=== What you will do ===
Scan the material for the word "blue", then return every line where it appears.

⁂

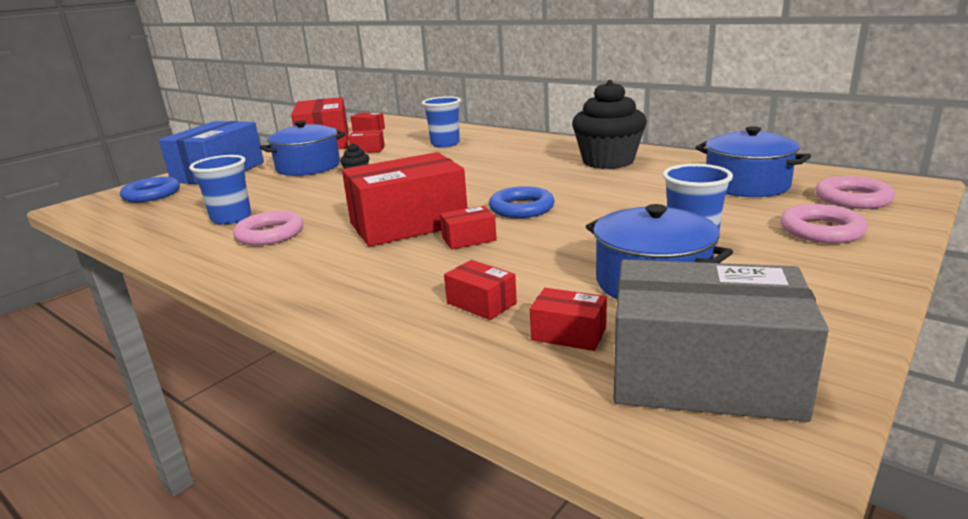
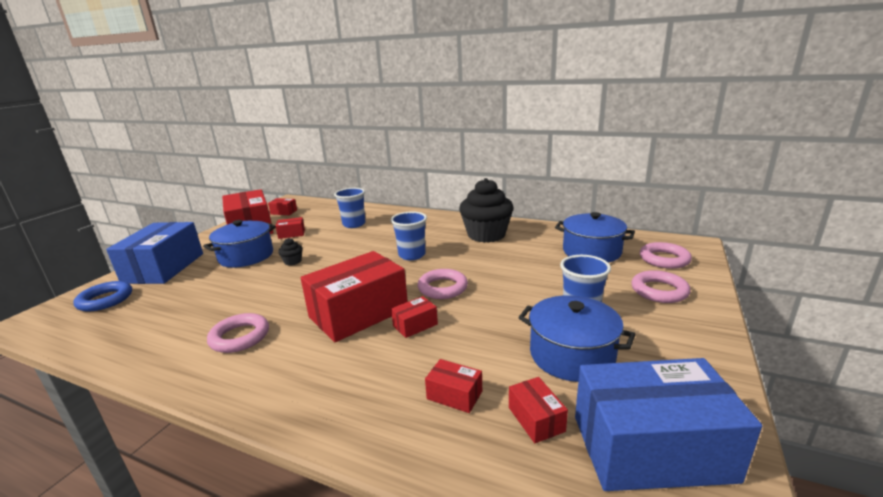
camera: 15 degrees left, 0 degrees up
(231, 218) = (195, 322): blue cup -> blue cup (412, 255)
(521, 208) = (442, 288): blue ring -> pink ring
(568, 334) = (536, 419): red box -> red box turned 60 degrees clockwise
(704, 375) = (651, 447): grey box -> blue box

⁂

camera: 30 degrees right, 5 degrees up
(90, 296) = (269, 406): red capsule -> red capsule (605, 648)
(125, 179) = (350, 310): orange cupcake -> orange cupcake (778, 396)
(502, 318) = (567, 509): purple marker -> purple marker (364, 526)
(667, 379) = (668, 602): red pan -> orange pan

⁂

=== Task response ===
(231, 218) = (195, 322): blue cup -> blue cup (412, 255)
(521, 208) = (442, 288): blue ring -> pink ring
(704, 375) = (651, 447): grey box -> blue box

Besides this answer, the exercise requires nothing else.